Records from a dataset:
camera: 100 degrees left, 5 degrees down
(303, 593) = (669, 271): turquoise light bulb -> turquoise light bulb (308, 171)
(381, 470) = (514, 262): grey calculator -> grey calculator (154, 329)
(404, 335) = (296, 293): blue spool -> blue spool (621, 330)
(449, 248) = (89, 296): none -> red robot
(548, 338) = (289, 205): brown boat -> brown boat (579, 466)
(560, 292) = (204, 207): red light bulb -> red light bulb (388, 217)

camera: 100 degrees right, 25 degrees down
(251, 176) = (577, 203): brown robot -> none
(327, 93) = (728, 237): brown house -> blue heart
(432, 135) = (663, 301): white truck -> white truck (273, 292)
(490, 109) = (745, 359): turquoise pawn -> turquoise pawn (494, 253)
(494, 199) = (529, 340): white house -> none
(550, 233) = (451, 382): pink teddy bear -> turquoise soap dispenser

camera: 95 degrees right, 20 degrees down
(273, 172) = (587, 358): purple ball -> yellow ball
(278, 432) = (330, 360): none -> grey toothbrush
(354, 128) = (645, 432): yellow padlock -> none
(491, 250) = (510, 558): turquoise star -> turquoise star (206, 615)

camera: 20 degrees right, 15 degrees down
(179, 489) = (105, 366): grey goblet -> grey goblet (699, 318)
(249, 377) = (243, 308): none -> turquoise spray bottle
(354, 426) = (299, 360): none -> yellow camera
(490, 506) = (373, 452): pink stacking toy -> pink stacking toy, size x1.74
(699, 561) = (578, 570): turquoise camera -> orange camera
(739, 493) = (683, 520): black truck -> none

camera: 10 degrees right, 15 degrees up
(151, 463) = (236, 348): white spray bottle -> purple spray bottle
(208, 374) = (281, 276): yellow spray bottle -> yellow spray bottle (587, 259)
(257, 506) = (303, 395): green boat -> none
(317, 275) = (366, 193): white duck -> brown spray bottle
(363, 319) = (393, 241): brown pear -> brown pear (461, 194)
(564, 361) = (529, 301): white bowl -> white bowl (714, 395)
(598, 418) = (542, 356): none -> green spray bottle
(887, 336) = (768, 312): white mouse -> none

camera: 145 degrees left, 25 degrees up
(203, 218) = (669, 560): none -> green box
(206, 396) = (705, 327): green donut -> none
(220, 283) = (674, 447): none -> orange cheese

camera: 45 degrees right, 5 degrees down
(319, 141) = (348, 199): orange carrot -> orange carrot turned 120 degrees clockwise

* INSTRUCTIONS TO FOLLOW: Retype the records above in full, with no differences.

* TASK OUTPUT:
camera: 100 degrees left, 5 degrees down
(303, 593) = (669, 271): turquoise light bulb -> turquoise light bulb (308, 171)
(381, 470) = (514, 262): grey calculator -> grey calculator (154, 329)
(404, 335) = (296, 293): blue spool -> blue spool (621, 330)
(449, 248) = (89, 296): none -> red robot
(548, 338) = (289, 205): brown boat -> brown boat (579, 466)
(560, 292) = (204, 207): red light bulb -> red light bulb (388, 217)

camera: 100 degrees right, 25 degrees down
(251, 176) = (577, 203): brown robot -> none
(327, 93) = (728, 237): brown house -> blue heart
(432, 135) = (663, 301): white truck -> white truck (273, 292)
(490, 109) = (745, 359): turquoise pawn -> turquoise pawn (494, 253)
(494, 199) = (529, 340): white house -> none
(550, 233) = (451, 382): pink teddy bear -> turquoise soap dispenser

camera: 95 degrees right, 20 degrees down
(273, 172) = (587, 358): purple ball -> yellow ball
(278, 432) = (330, 360): none -> grey toothbrush
(354, 128) = (645, 432): yellow padlock -> none
(491, 250) = (510, 558): turquoise star -> turquoise star (206, 615)

camera: 20 degrees right, 15 degrees down
(179, 489) = (105, 366): grey goblet -> grey goblet (699, 318)
(249, 377) = (243, 308): none -> turquoise spray bottle
(354, 426) = (299, 360): none -> yellow camera
(490, 506) = (373, 452): pink stacking toy -> pink stacking toy, size x1.74
(699, 561) = (578, 570): turquoise camera -> orange camera
(739, 493) = (683, 520): black truck -> none

camera: 10 degrees right, 15 degrees up
(151, 463) = (236, 348): white spray bottle -> purple spray bottle
(208, 374) = (281, 276): yellow spray bottle -> yellow spray bottle (587, 259)
(257, 506) = (303, 395): green boat -> none
(317, 275) = (366, 193): white duck -> brown spray bottle
(363, 319) = (393, 241): brown pear -> brown pear (461, 194)
(564, 361) = (529, 301): white bowl -> white bowl (714, 395)
(598, 418) = (542, 356): none -> green spray bottle
(887, 336) = (768, 312): white mouse -> none

camera: 145 degrees left, 25 degrees up
(203, 218) = (669, 560): none -> green box
(206, 396) = (705, 327): green donut -> none
(220, 283) = (674, 447): none -> orange cheese

camera: 45 degrees right, 5 degrees down
(319, 141) = (348, 199): orange carrot -> orange carrot turned 120 degrees clockwise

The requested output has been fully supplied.